■ **How to complete this task**
Please output the listing exactly as it stands, but omit any images.

■ **Material supplied**
:::::
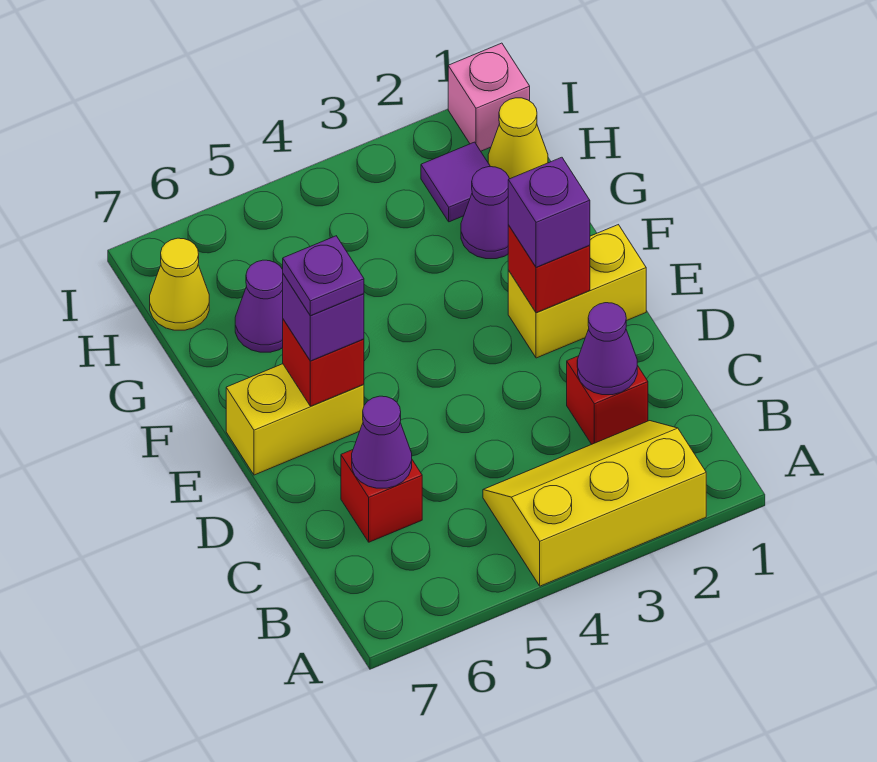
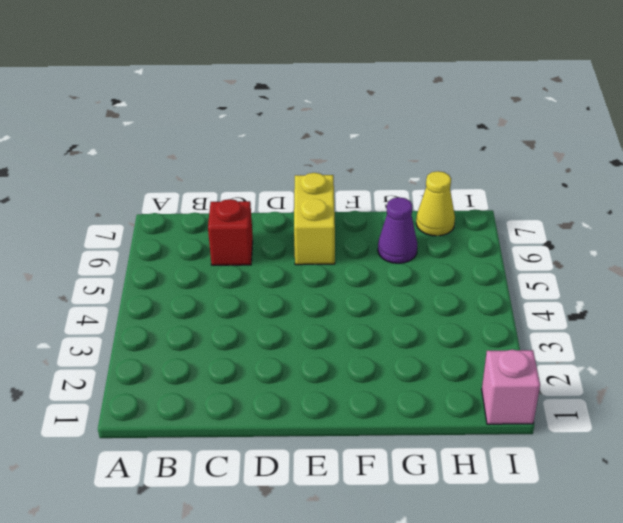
none -> yellow 2x3 slope [483,421,706,586]
none -> red 1x1 brick [567,356,648,444]
none -> yellow 1x2 brick [508,225,646,358]

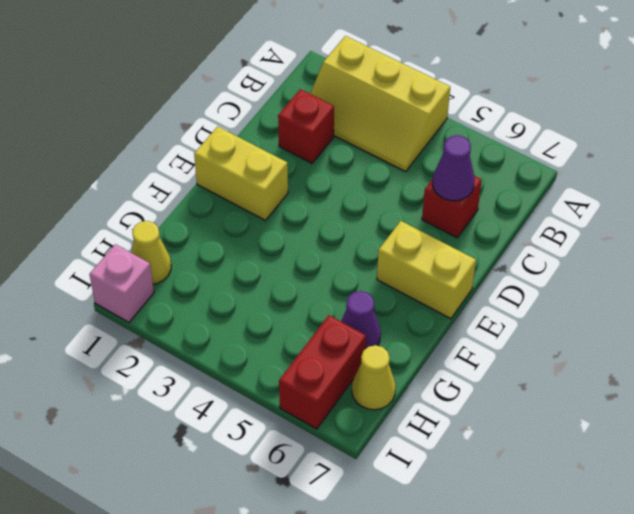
red 1x2 brick [279,315,366,429] -> none
none -> purple 1x1 cone [461,167,509,259]
none -> purple 1x1 tile [421,142,490,222]
none -> purple 1x1 cone [577,303,637,395]

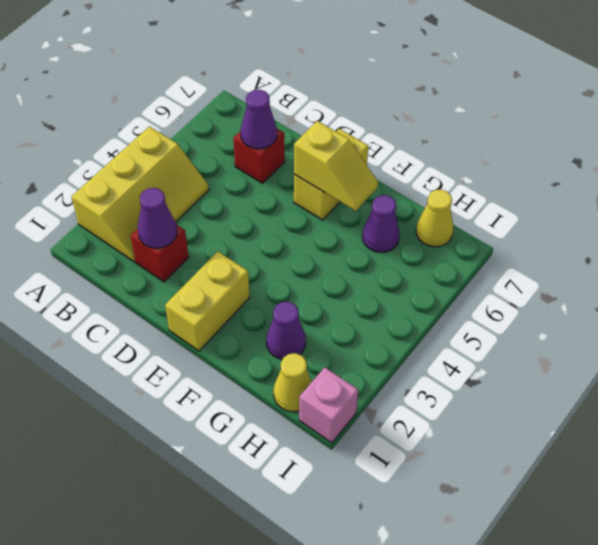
yellow 1x2 slope [294,121,378,211] -> red 1x1 brick [283,319,364,406]
none -> purple 1x1 tile [421,142,490,222]
none -> red 1x1 brick [508,225,590,313]
none -> purple 1x1 brick [508,157,590,267]

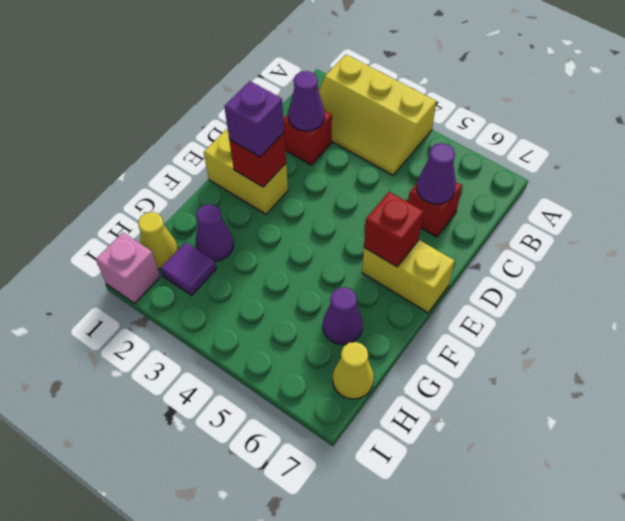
none -> purple 1x1 brick [283,274,364,361]
none -> purple 1x1 plate [283,236,364,316]

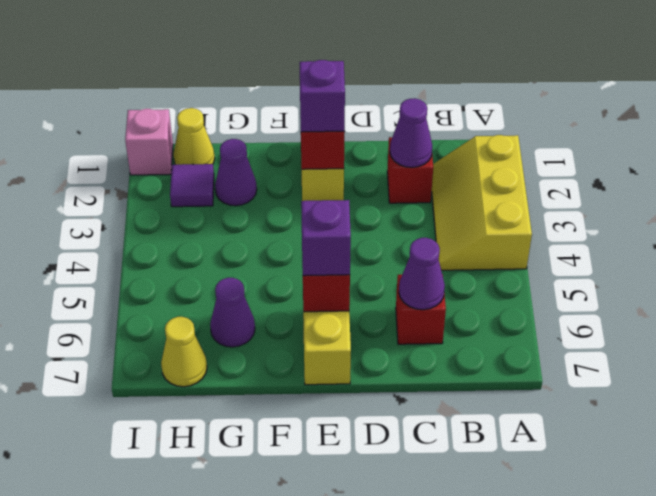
none -> purple 1x1 plate [283,236,364,316]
:::::
■ **Response area**
none -> yellow 2x3 slope [483,421,706,586]
none -> red 1x1 brick [567,356,648,444]
none -> yellow 1x2 brick [508,225,646,358]

red 1x2 brick [279,315,366,429] -> none
none -> purple 1x1 cone [461,167,509,259]
none -> purple 1x1 tile [421,142,490,222]
none -> purple 1x1 cone [577,303,637,395]

yellow 1x2 slope [294,121,378,211] -> red 1x1 brick [283,319,364,406]
none -> purple 1x1 tile [421,142,490,222]
none -> red 1x1 brick [508,225,590,313]
none -> purple 1x1 brick [508,157,590,267]

none -> purple 1x1 brick [283,274,364,361]
none -> purple 1x1 plate [283,236,364,316]

none -> purple 1x1 plate [283,236,364,316]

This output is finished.